Your instructions:
Count the lines below that contain the string "memoirist", treating uppercase and lowercase as different, and give only the number.

Entries on where items appear
++++++
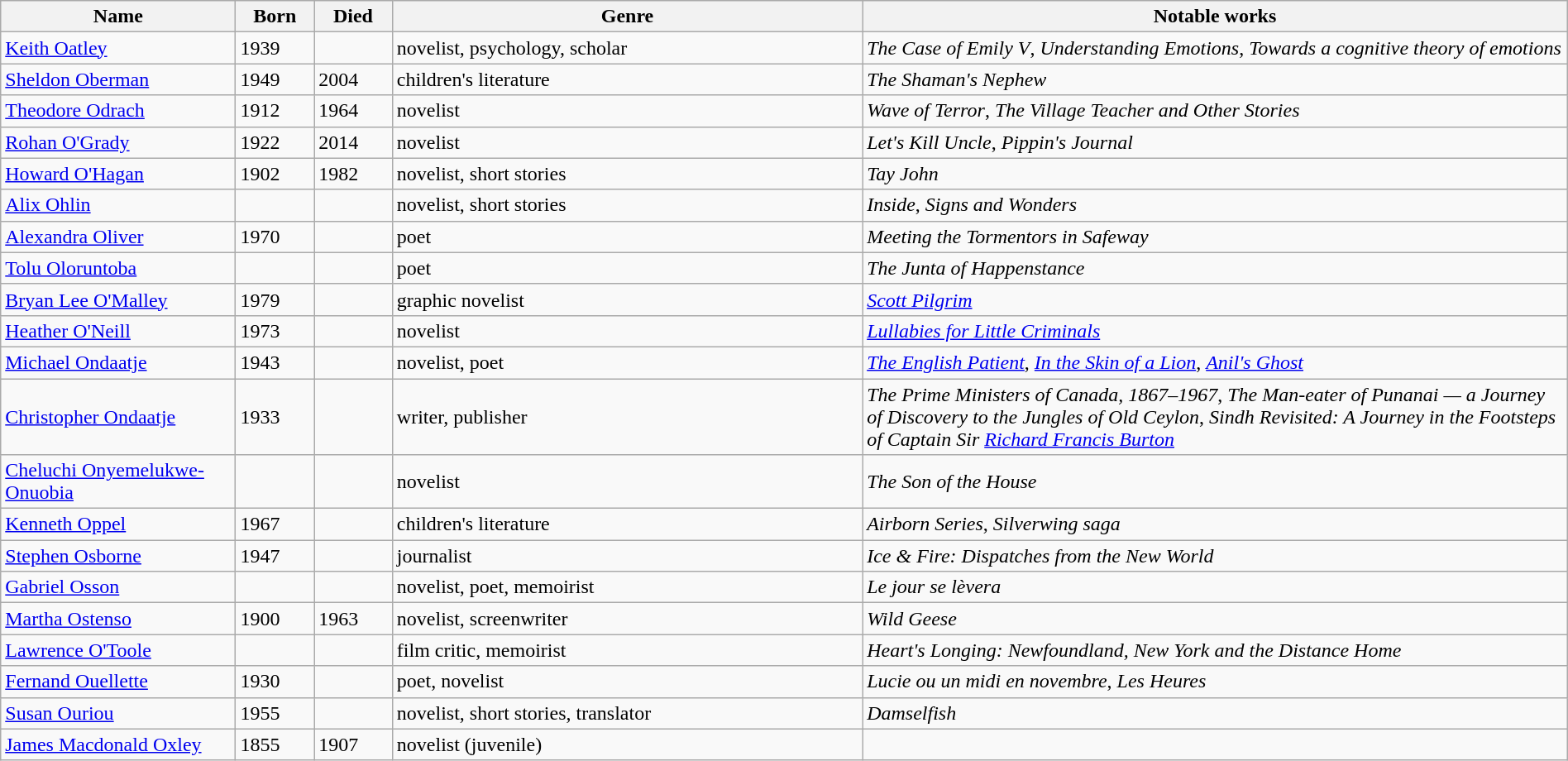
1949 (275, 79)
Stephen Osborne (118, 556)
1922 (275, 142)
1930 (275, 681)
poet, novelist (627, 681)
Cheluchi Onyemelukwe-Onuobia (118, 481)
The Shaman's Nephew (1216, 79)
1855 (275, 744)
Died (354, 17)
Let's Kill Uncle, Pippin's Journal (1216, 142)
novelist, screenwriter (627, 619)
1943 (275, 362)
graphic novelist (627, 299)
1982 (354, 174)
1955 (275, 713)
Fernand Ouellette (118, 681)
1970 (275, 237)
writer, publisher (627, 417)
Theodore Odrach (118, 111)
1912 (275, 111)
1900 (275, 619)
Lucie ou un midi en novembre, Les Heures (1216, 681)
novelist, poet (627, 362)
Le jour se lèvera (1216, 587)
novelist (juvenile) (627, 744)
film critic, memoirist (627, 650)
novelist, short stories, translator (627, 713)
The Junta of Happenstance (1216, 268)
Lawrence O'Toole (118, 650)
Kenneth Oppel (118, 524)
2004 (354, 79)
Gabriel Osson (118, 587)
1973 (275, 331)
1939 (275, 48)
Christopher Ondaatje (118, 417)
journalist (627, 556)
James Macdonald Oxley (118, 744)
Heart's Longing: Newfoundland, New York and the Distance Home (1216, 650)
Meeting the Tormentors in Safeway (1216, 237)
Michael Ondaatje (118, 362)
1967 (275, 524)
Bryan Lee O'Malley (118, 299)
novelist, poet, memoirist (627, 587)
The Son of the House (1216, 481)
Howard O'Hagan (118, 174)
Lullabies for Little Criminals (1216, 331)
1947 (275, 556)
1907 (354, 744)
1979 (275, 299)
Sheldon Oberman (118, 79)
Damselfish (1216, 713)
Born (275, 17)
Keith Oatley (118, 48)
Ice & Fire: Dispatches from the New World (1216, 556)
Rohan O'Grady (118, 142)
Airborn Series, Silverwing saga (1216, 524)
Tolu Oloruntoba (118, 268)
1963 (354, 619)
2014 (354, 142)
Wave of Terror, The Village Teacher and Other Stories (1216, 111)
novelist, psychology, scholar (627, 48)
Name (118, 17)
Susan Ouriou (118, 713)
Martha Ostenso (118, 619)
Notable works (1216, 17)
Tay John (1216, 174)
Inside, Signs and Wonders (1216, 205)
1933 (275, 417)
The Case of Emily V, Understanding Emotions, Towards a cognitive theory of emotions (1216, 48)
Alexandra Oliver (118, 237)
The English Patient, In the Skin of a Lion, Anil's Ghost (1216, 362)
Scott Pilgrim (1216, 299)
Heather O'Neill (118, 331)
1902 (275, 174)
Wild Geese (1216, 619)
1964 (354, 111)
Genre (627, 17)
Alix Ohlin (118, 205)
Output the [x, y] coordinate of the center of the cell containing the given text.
++++++
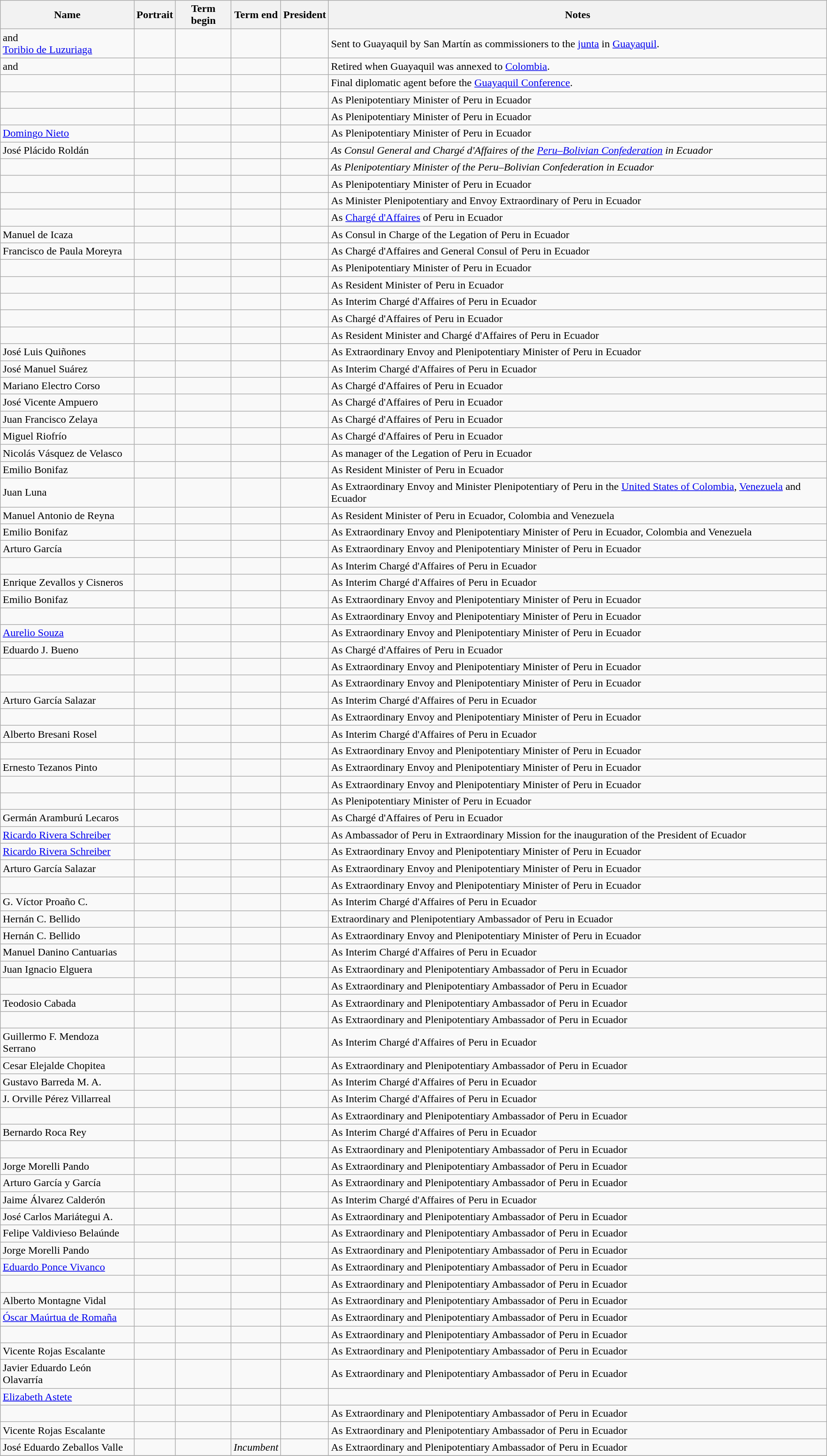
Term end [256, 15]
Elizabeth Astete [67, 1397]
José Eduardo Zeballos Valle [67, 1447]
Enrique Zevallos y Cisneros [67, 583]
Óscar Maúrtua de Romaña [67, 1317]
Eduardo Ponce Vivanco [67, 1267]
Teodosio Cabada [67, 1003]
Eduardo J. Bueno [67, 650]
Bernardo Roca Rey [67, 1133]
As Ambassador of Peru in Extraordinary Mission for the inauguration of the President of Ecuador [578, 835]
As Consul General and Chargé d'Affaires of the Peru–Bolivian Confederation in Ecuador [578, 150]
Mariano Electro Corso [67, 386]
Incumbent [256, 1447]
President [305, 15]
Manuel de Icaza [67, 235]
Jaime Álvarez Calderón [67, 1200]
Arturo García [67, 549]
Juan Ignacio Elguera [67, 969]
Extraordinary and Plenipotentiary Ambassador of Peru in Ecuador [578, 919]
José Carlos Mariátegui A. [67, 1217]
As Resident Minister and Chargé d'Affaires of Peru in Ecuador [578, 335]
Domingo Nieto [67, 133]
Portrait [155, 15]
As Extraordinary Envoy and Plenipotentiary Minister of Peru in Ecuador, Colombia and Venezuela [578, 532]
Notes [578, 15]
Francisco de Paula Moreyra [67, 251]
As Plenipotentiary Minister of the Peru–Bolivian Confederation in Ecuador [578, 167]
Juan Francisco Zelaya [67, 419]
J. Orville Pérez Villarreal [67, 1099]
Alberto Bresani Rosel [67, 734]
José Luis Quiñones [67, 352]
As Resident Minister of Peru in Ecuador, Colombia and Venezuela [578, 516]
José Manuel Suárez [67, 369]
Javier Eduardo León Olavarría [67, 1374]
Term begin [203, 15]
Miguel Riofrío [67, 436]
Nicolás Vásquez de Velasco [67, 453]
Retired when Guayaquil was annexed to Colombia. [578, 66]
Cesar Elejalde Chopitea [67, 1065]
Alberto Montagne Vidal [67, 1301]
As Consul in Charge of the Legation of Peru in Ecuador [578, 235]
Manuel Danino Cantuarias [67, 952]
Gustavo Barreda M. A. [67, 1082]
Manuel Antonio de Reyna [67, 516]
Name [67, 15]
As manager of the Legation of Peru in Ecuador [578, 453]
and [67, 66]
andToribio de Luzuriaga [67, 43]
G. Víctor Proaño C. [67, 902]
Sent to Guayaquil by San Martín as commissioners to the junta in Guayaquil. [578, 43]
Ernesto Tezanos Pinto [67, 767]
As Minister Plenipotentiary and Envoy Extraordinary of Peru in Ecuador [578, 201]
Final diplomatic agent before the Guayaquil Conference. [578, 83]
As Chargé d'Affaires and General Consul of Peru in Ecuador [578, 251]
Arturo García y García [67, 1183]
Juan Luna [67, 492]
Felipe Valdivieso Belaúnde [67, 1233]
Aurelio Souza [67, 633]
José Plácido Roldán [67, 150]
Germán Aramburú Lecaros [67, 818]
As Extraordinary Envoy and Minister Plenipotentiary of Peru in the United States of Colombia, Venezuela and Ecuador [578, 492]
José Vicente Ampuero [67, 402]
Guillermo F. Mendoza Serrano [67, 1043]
++++++
Task answer:
2